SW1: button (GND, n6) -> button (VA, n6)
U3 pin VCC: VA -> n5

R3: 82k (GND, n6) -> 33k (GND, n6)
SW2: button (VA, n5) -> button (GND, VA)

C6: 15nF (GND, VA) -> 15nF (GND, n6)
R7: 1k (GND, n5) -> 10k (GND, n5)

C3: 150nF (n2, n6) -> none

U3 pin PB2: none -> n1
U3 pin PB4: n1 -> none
+---+
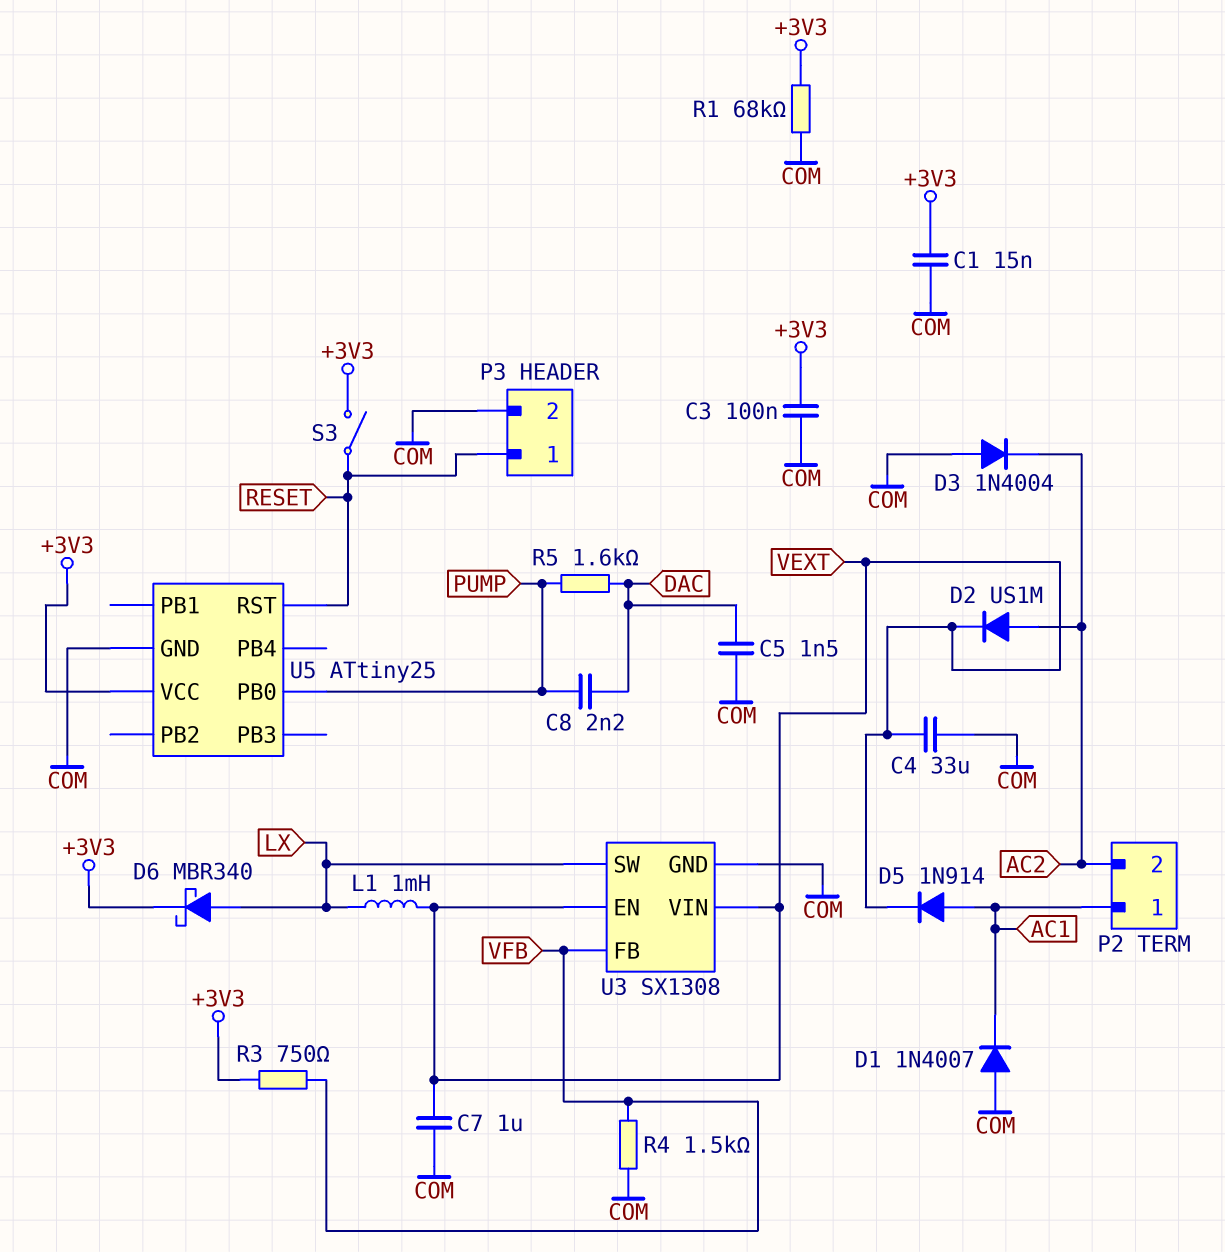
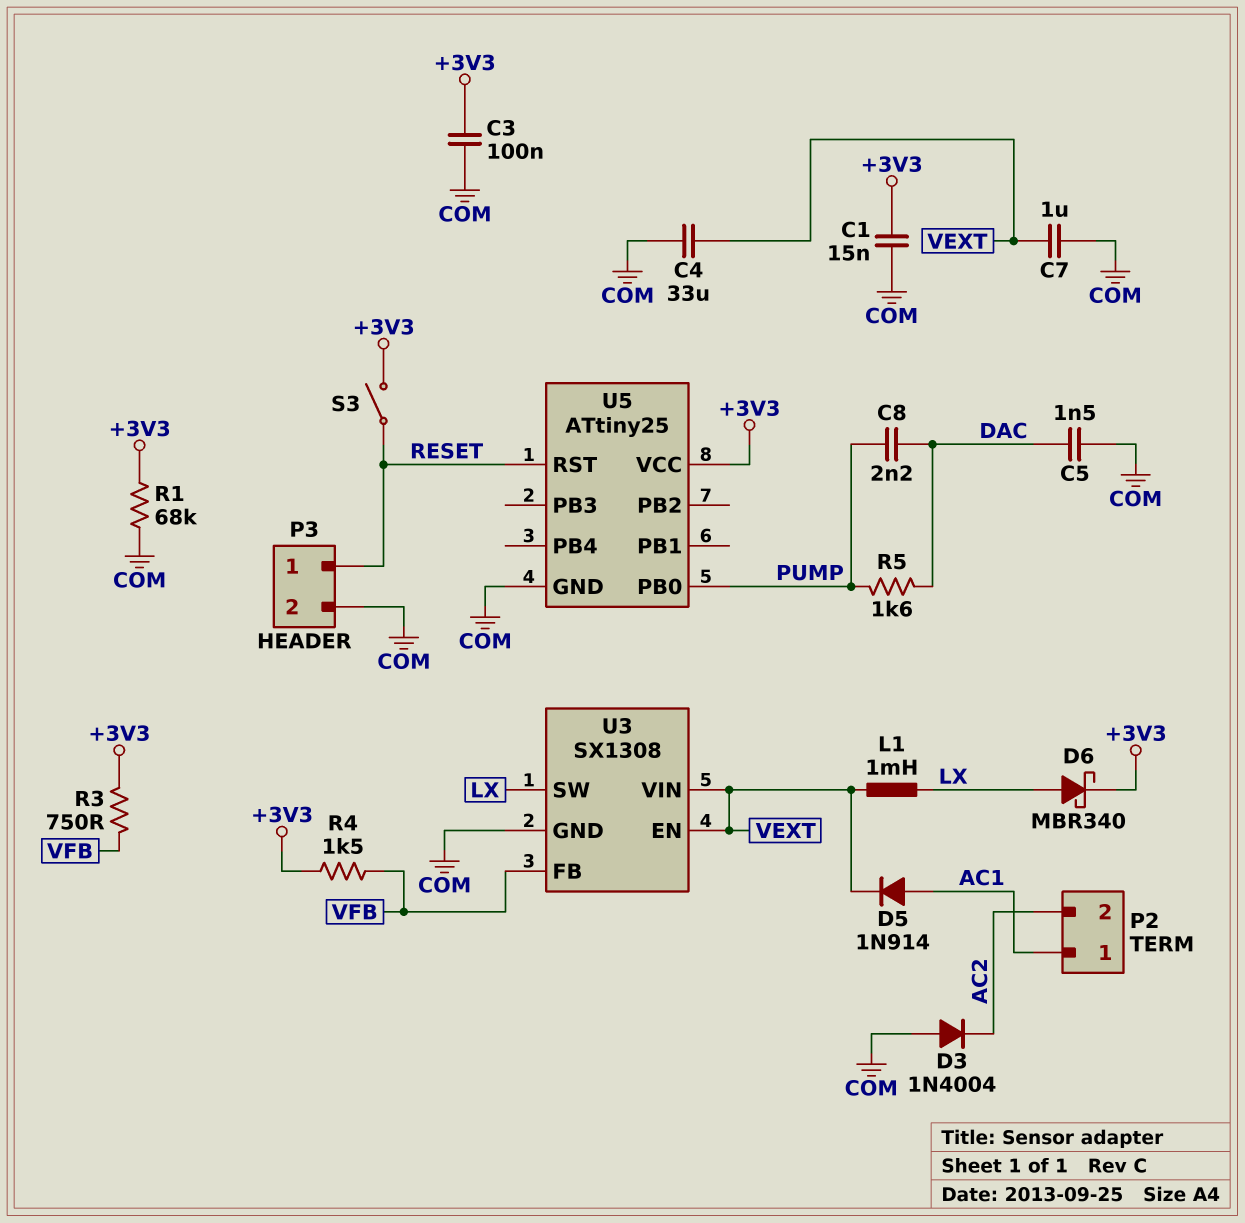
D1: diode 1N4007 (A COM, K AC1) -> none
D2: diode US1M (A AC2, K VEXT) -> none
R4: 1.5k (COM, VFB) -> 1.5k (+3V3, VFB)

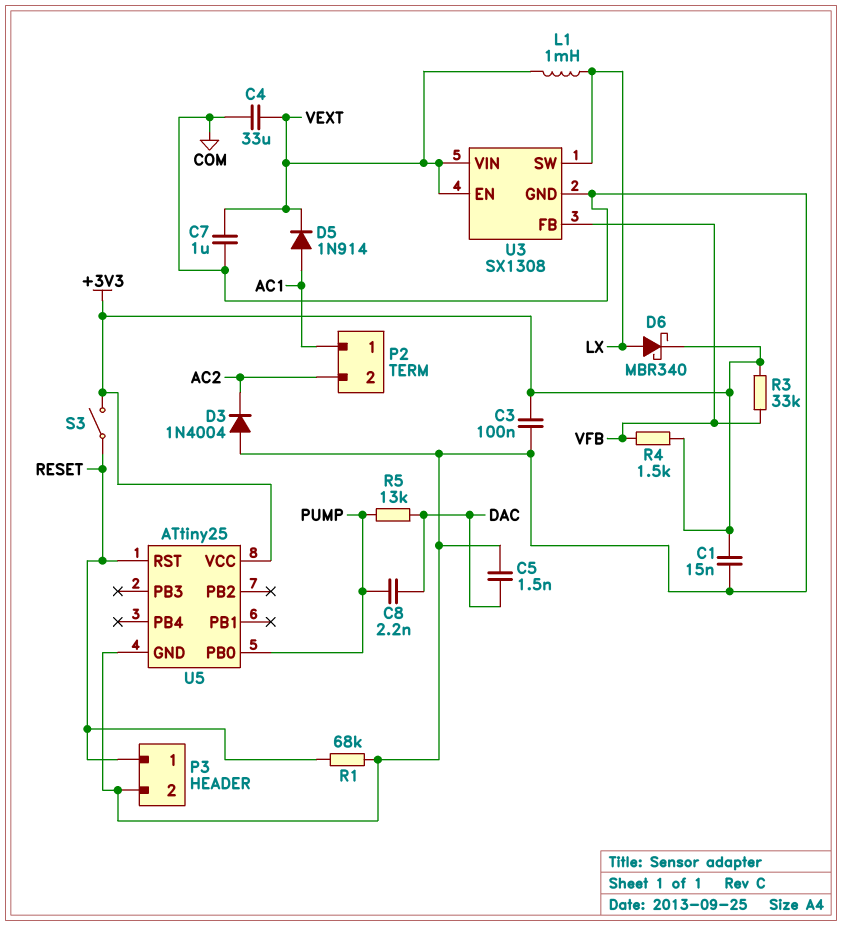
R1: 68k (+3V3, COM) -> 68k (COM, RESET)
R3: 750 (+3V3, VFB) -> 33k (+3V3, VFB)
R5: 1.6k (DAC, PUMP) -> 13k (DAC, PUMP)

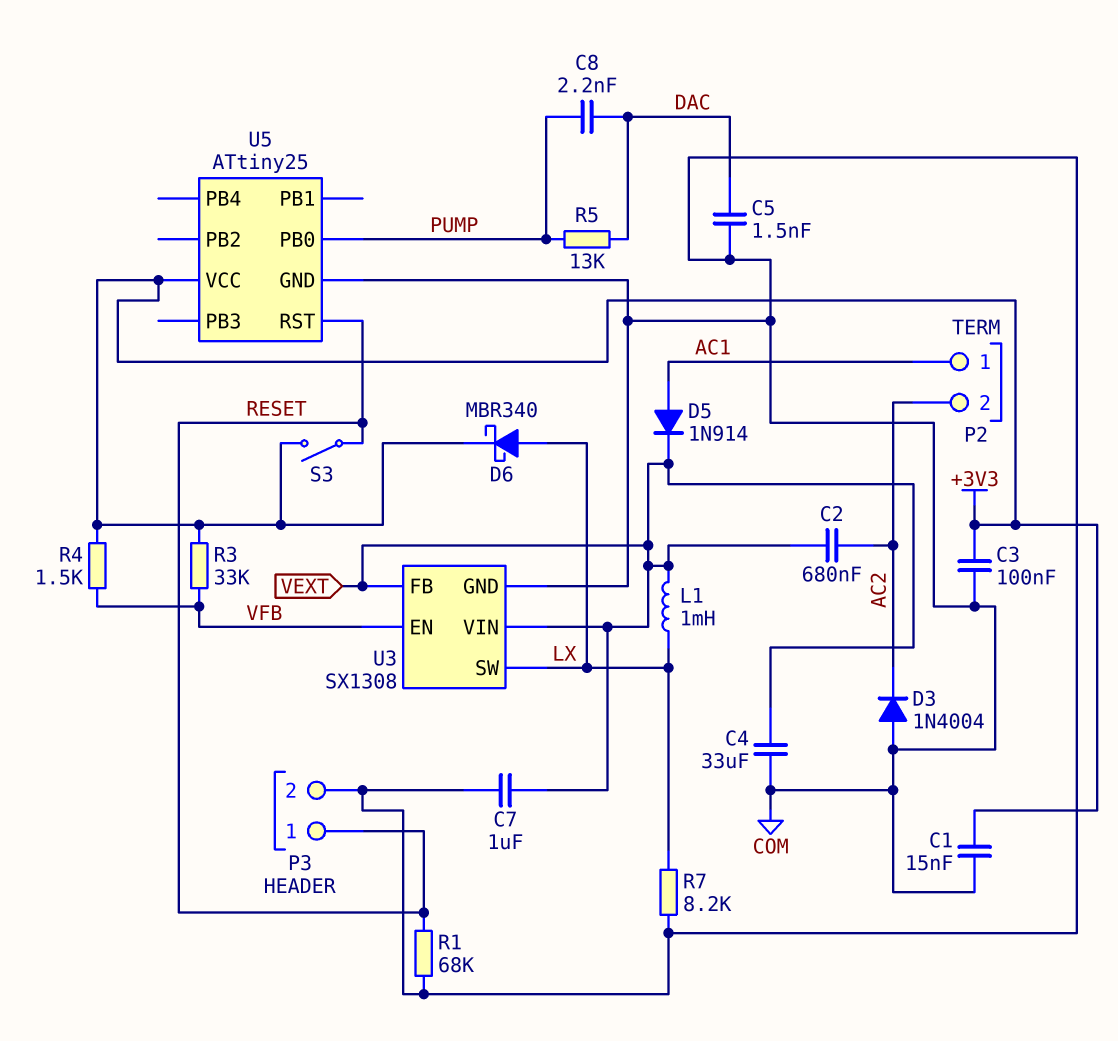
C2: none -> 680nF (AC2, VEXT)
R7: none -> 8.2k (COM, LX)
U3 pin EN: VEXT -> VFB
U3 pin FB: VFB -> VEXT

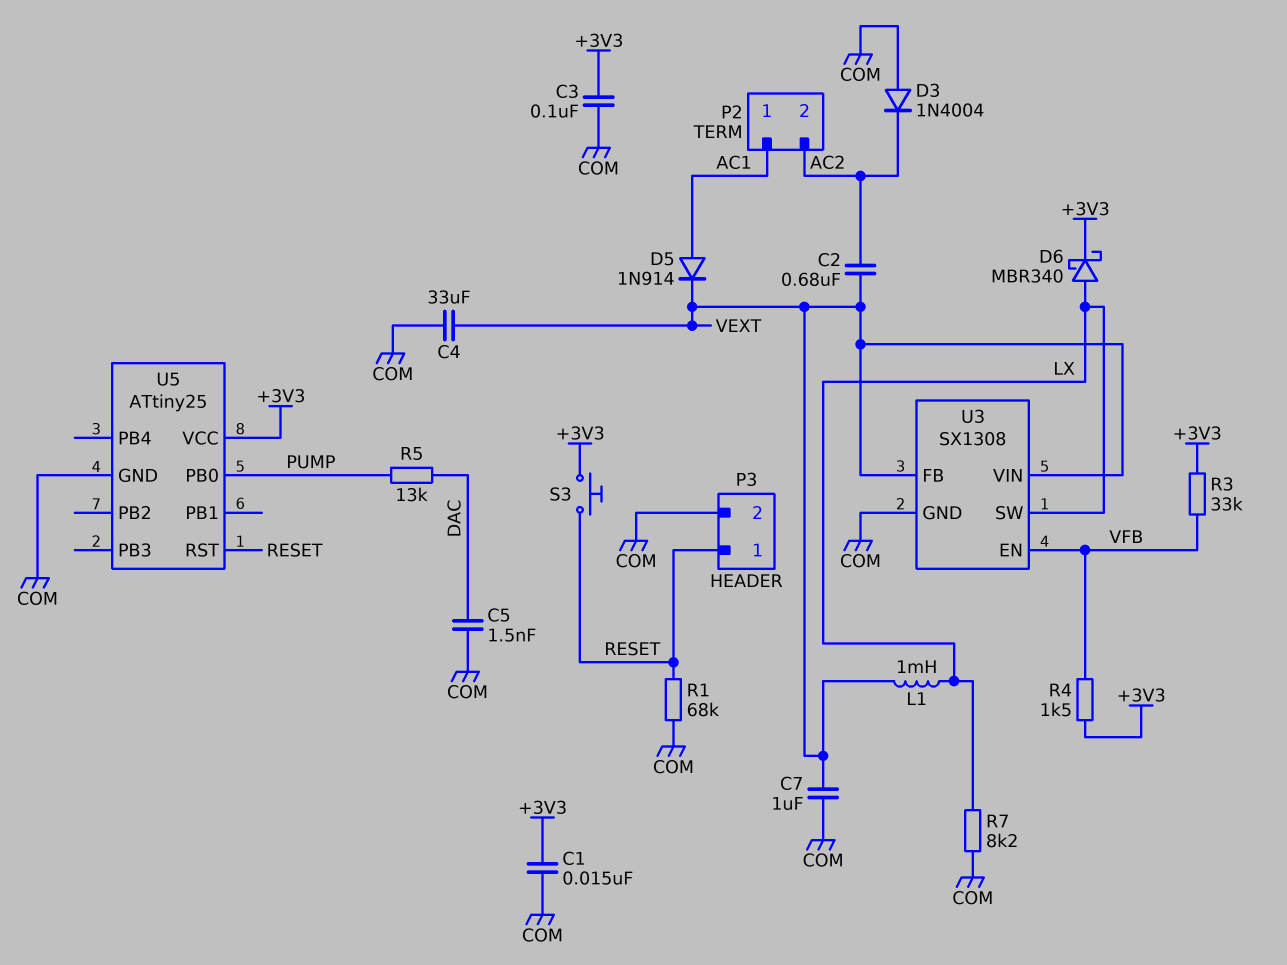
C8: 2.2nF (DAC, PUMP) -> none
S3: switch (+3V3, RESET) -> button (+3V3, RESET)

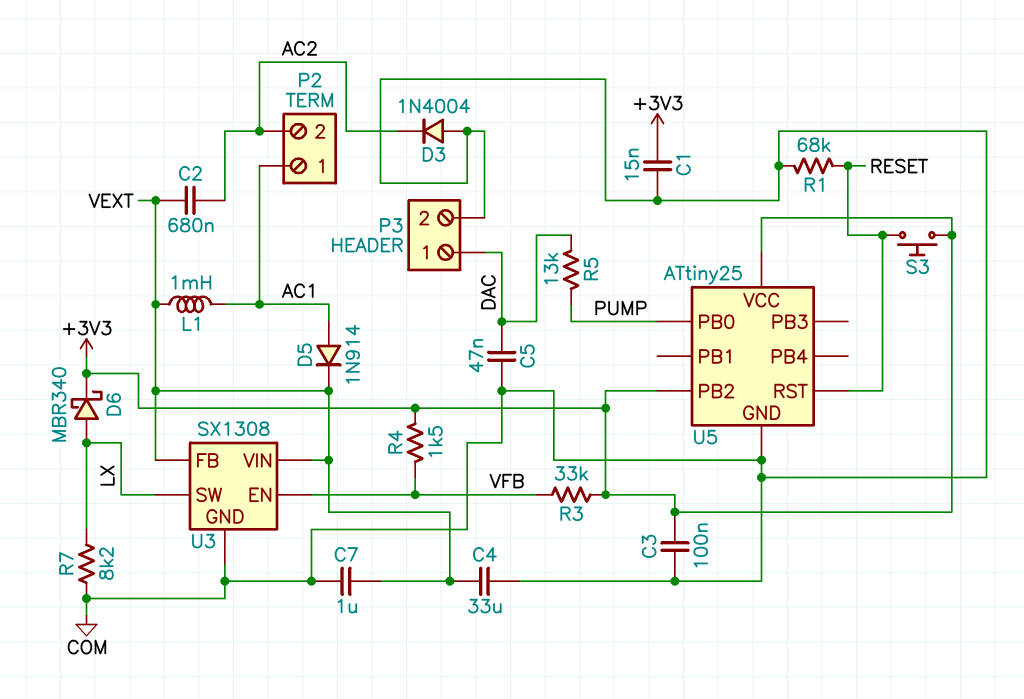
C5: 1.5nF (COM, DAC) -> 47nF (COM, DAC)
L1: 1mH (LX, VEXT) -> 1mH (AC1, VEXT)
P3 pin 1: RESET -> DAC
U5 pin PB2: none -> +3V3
+---+
▶ Assignment:
Whatever else the listing above holds, retype exactly only the lines from the one containing "SW2: button (VA, n5) -> button (GND, VA)" to the one containing "U3 pin PB4: n1 -> none", both ends kept.

▶ Solution below:
SW2: button (VA, n5) -> button (GND, VA)

C6: 15nF (GND, VA) -> 15nF (GND, n6)
R7: 1k (GND, n5) -> 10k (GND, n5)

C3: 150nF (n2, n6) -> none

U3 pin PB2: none -> n1
U3 pin PB4: n1 -> none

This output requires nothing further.